[Description of the task] Repeat each entry below exactly, omitting any picture it holds.
[[ Available data open ]]
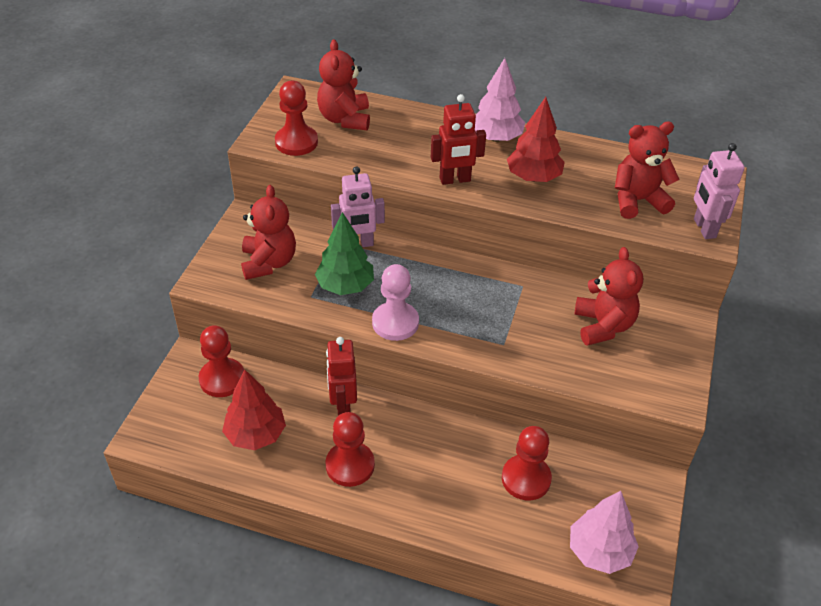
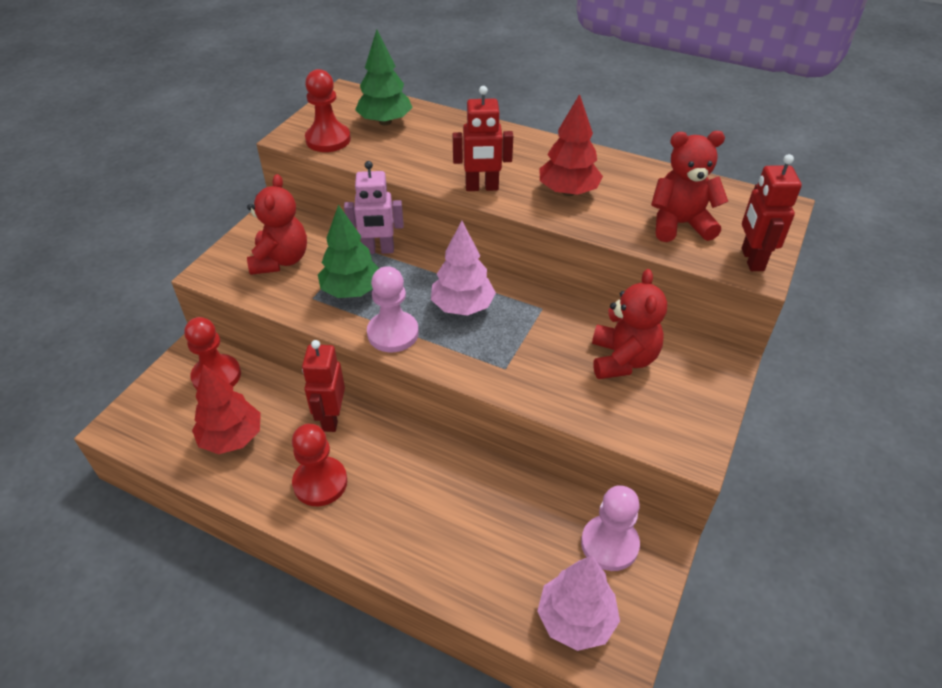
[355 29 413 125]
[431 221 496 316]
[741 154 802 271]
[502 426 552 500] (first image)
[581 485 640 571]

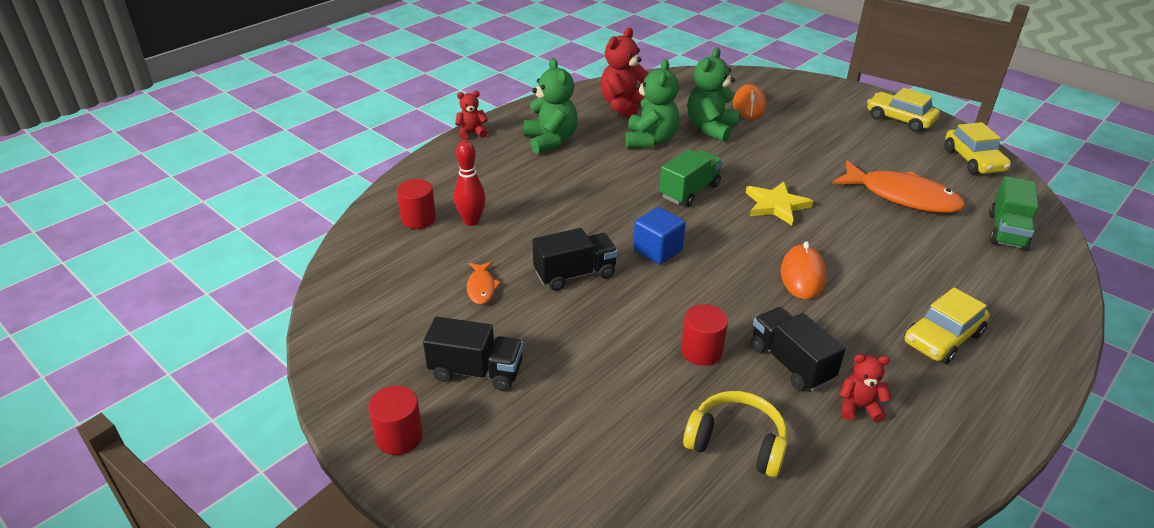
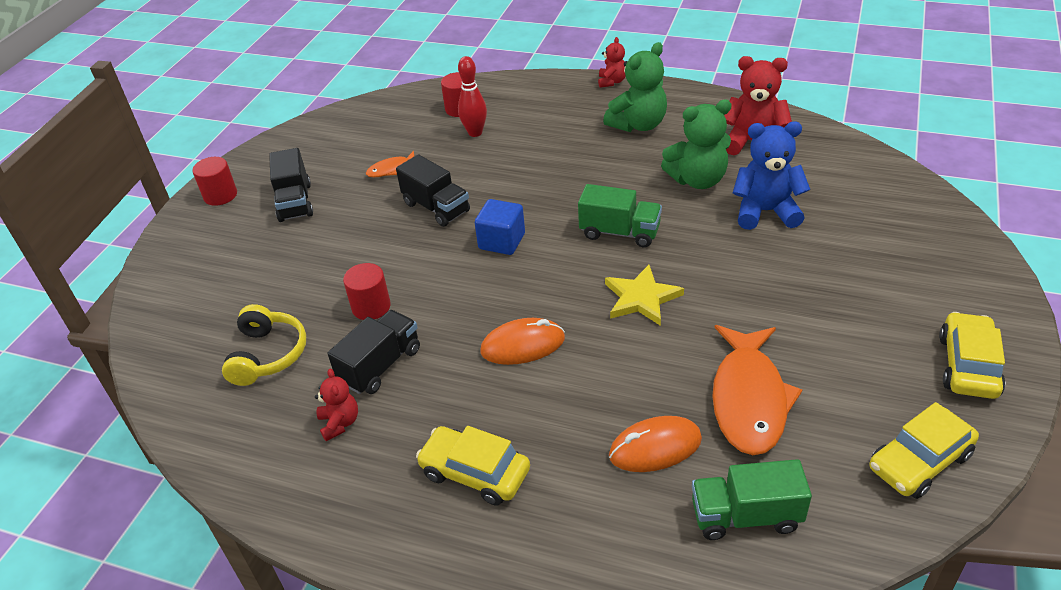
[733 121 810 230]
[609 416 702 472]
[598 37 626 88]

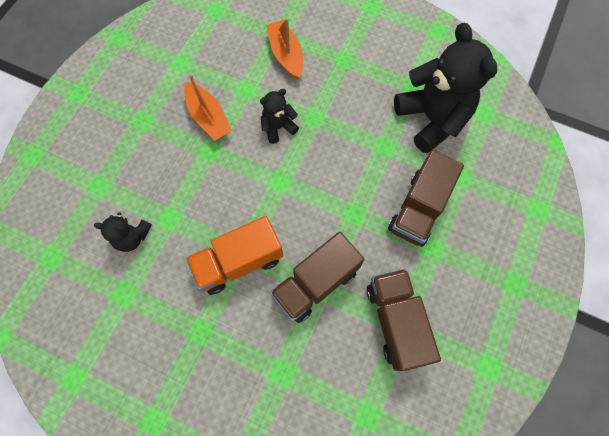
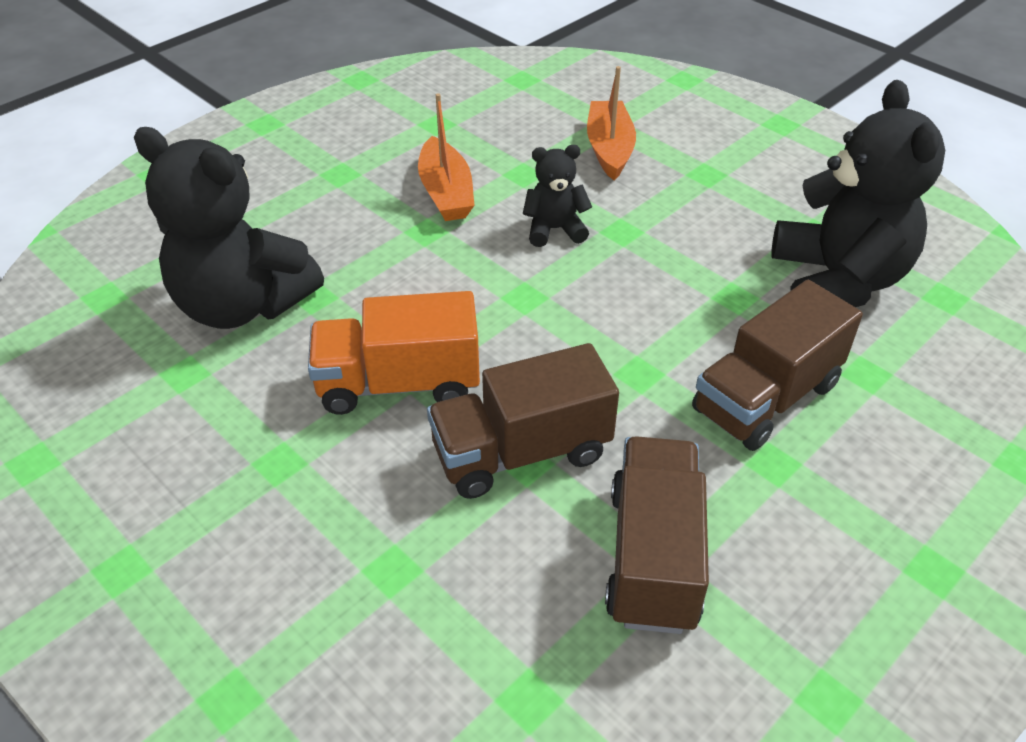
[134 127 324 329]

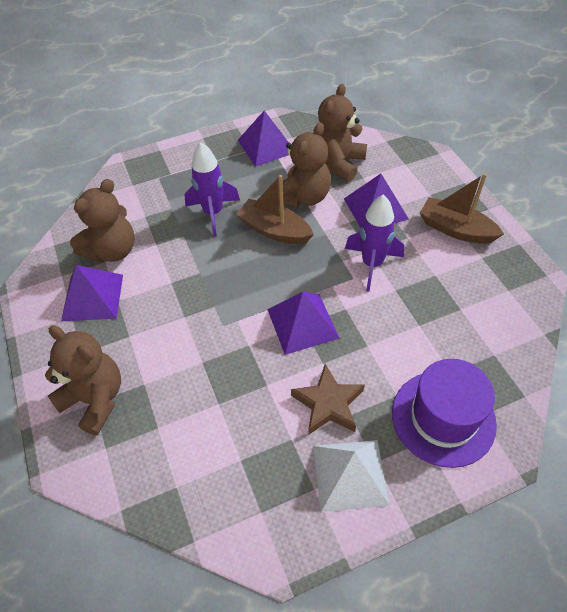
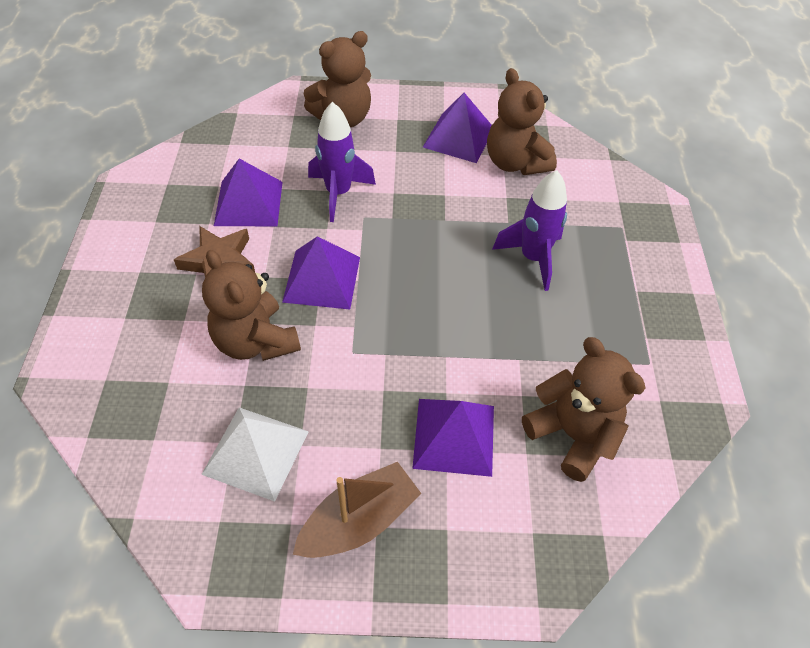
[214 158 282 226]
[202 250 301 361]
[236 175 314 244] (first image)
[308 102 376 222]
[392 359 497 468] (first image)
[201 407 309 502]

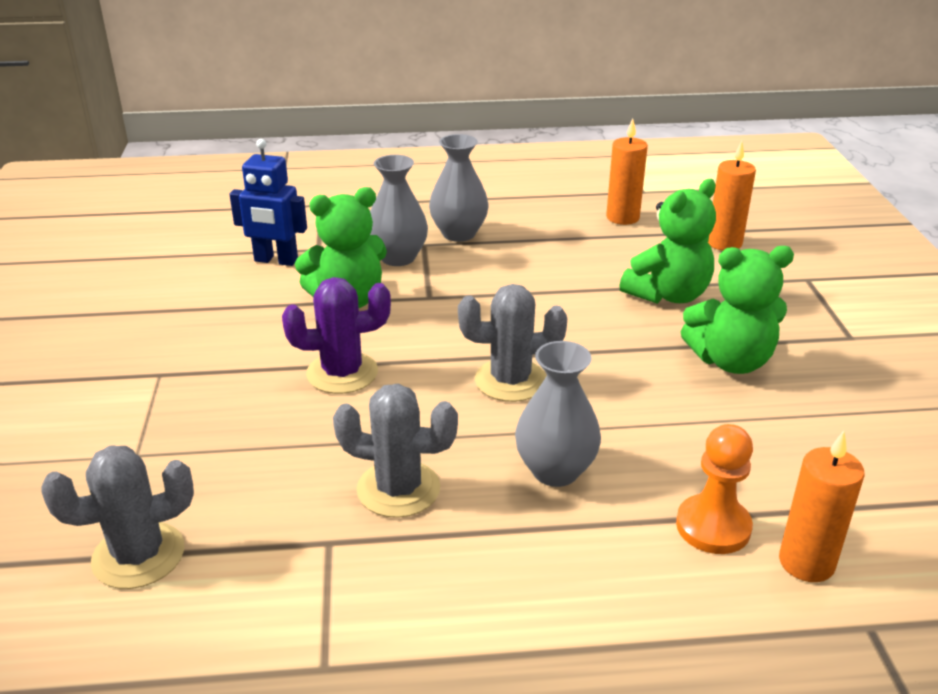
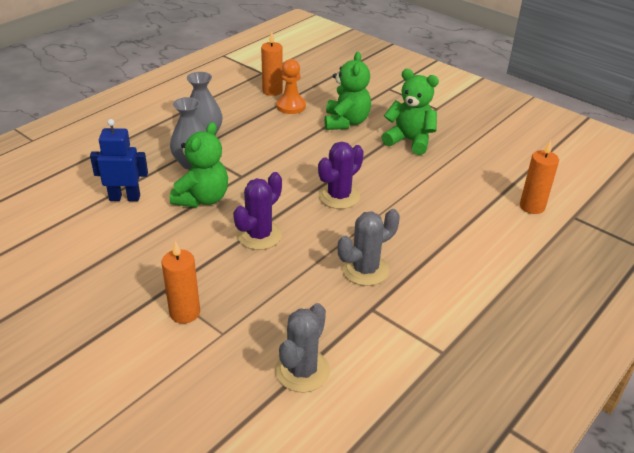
[90 119 148 201]
[161 241 200 324]
[382 69 439 155]
[318 142 364 209]
[515 341 601 487] (first image)
[276 59 306 114]

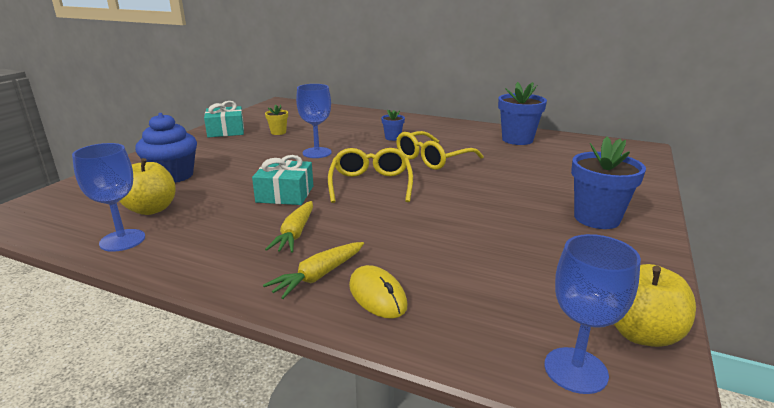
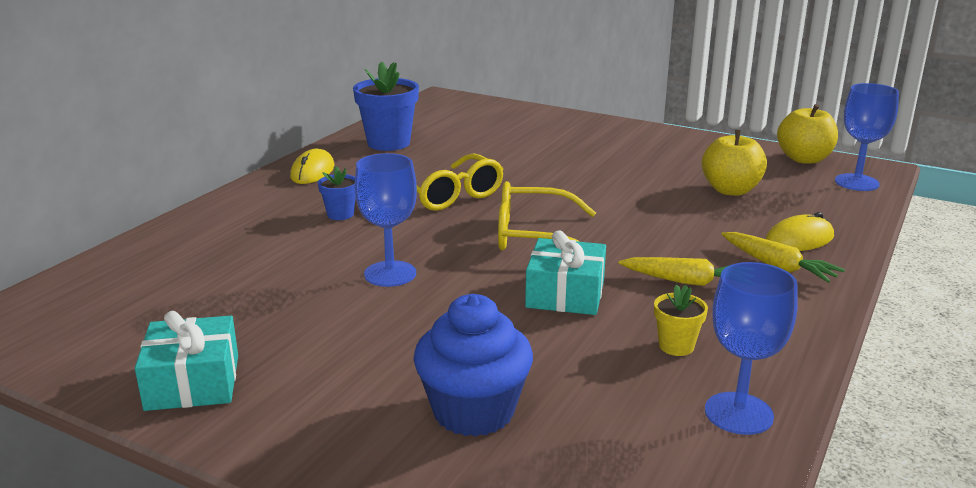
[654 284 708 356]
[571 137 646 229] (first image)
[702 130 767 196]
[290 149 334 184]

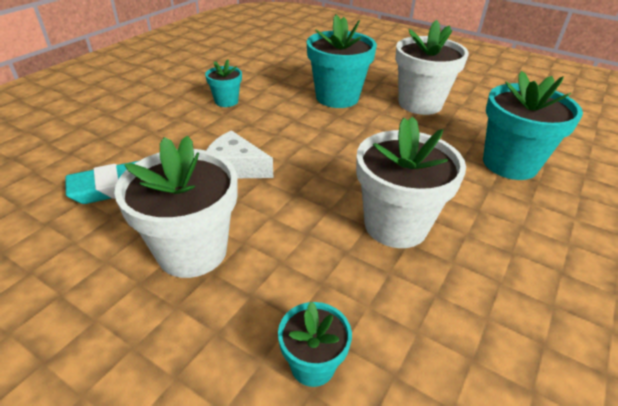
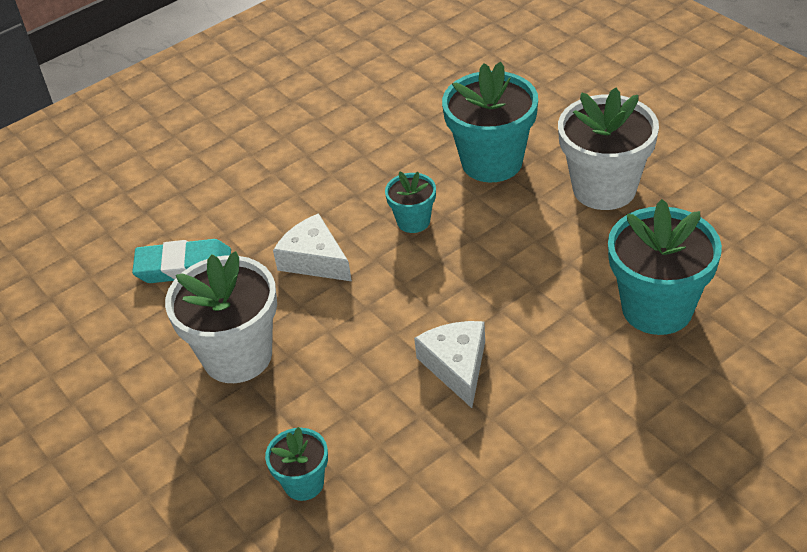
[385 171 436 233]
[414 321 485 408]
[[ Available data closed ]]
[Result below]
[355 29 413 125]
[431 221 496 316]
[741 154 802 271]
[502 426 552 500] (first image)
[581 485 640 571]

[733 121 810 230]
[609 416 702 472]
[598 37 626 88]

[134 127 324 329]

[214 158 282 226]
[202 250 301 361]
[236 175 314 244] (first image)
[308 102 376 222]
[392 359 497 468] (first image)
[201 407 309 502]

[90 119 148 201]
[161 241 200 324]
[382 69 439 155]
[318 142 364 209]
[515 341 601 487] (first image)
[276 59 306 114]

[654 284 708 356]
[571 137 646 229] (first image)
[702 130 767 196]
[290 149 334 184]

[385 171 436 233]
[414 321 485 408]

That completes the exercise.